(Source data)
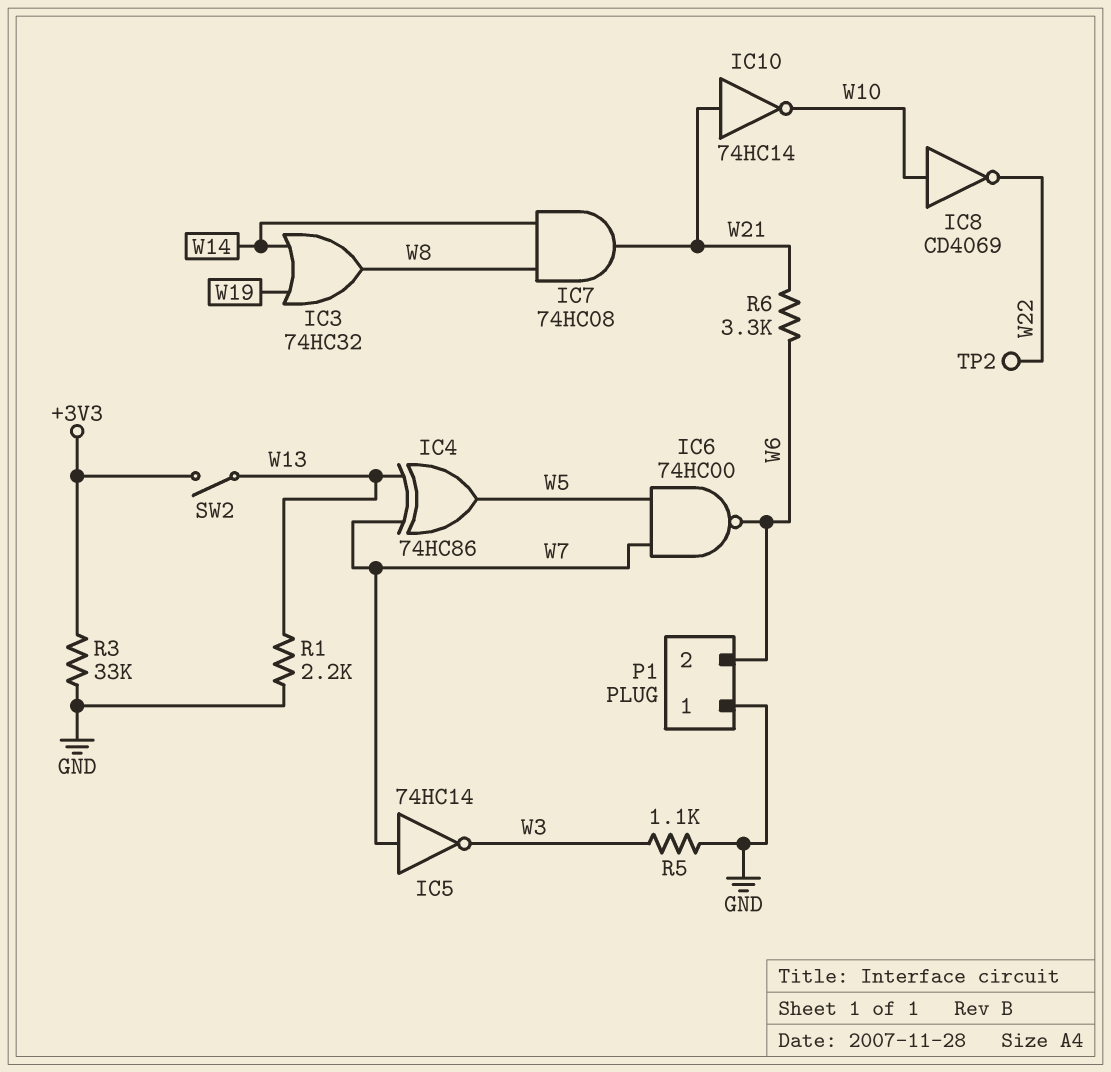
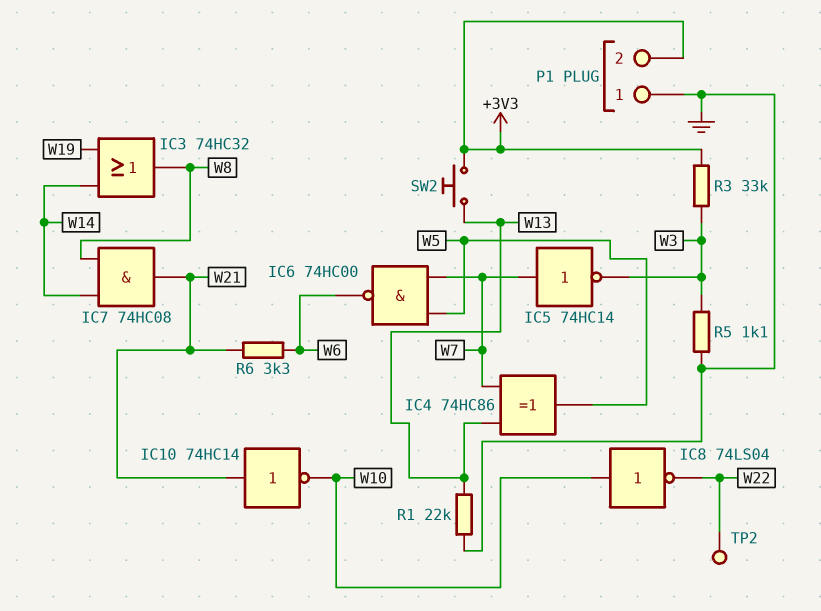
IC8: NOT CD4069 (in W10, out W22) -> NOT 74LS04 (in W10, out W22)
P1 pin 2: W6 -> +3V3
R1: 2.2k (GND, W13) -> 22k (GND, W13)
R3: 33k (+3V3, GND) -> 33k (+3V3, W3)
SW2: switch (+3V3, W13) -> button (+3V3, W13)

# Task statement
Repeat exactly the lines of the records from the one containing "R3: 33k (+3V3, GND) -> 33k (+3V3, W3)" to the last, and include no line outside that stretch.

# Result for this exercise
R3: 33k (+3V3, GND) -> 33k (+3V3, W3)
SW2: switch (+3V3, W13) -> button (+3V3, W13)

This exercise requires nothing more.